INSTRUCTIONS FOR THE TASK →
Repeat the data that follows exactly, starting at the line with "none -> yellow brick G1:I1 level 1" and ending at the line with "none -> purple brick C9 level 2", and leave out every picture.

Spatial reasoning data
⁂

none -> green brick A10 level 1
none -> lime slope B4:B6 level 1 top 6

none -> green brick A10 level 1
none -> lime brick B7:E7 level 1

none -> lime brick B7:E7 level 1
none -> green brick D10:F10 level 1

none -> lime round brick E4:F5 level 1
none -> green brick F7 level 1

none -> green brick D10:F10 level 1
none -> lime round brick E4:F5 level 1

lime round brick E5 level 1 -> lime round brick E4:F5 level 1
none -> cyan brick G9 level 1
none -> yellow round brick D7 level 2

⁂

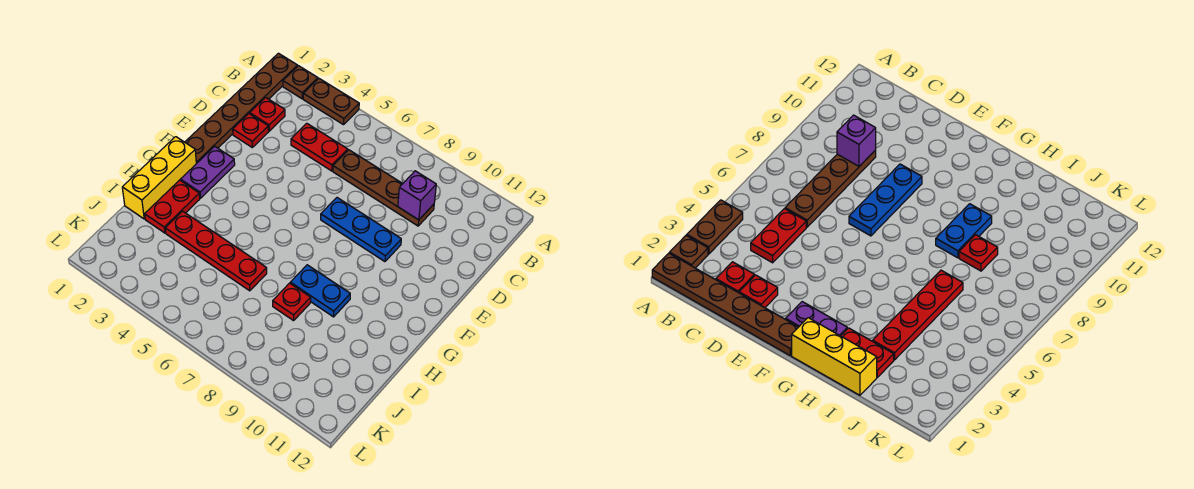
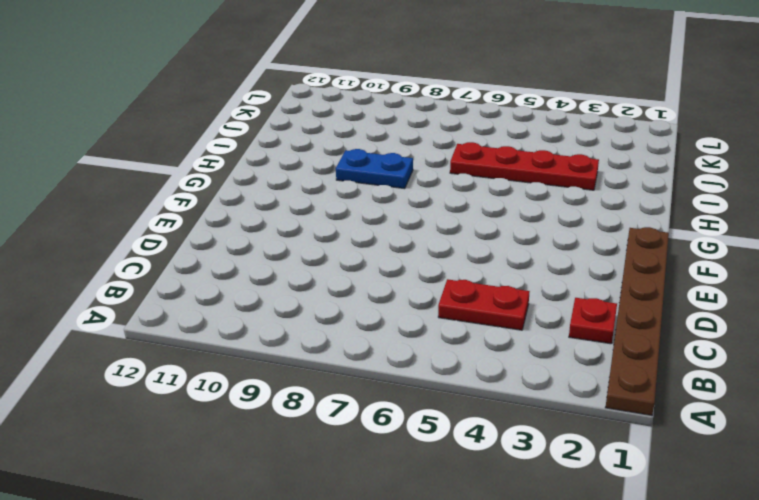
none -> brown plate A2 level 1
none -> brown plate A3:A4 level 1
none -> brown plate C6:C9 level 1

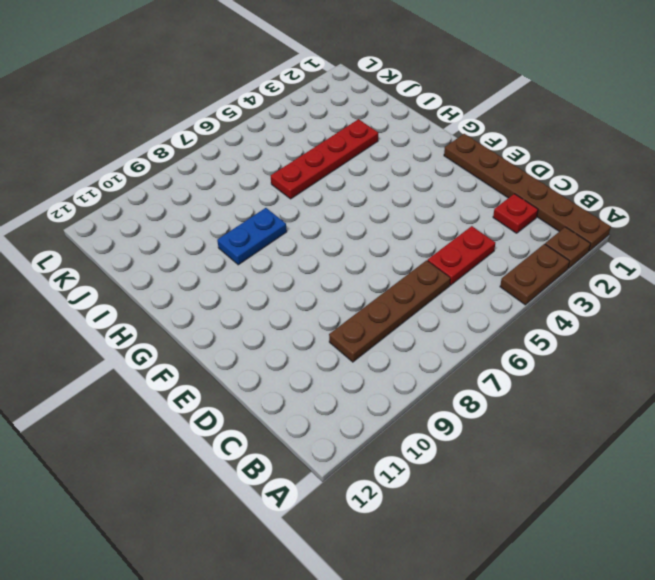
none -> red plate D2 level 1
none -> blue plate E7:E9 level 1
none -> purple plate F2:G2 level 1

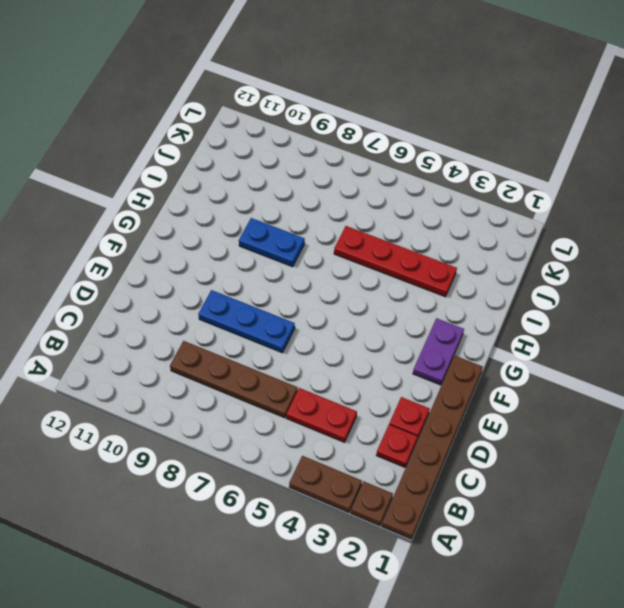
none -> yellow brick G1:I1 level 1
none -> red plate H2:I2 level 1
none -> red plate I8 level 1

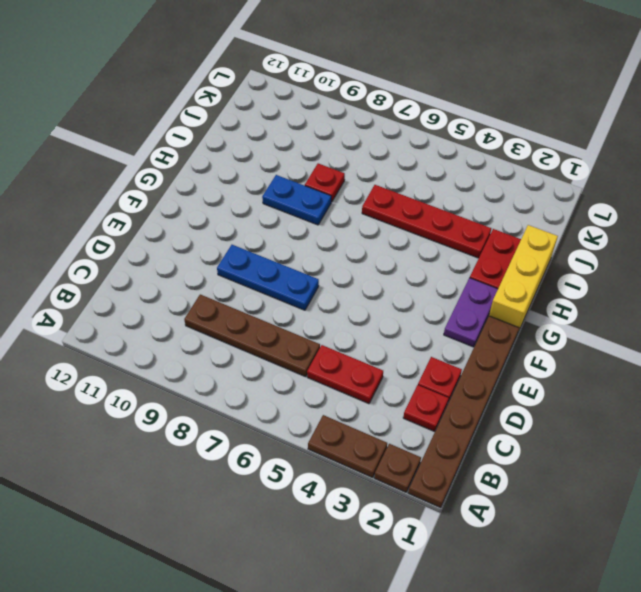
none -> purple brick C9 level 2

⁂

ANSWER FOR THIS EXERCISE →
none -> yellow brick G1:I1 level 1
none -> red plate H2:I2 level 1
none -> red plate I8 level 1

none -> purple brick C9 level 2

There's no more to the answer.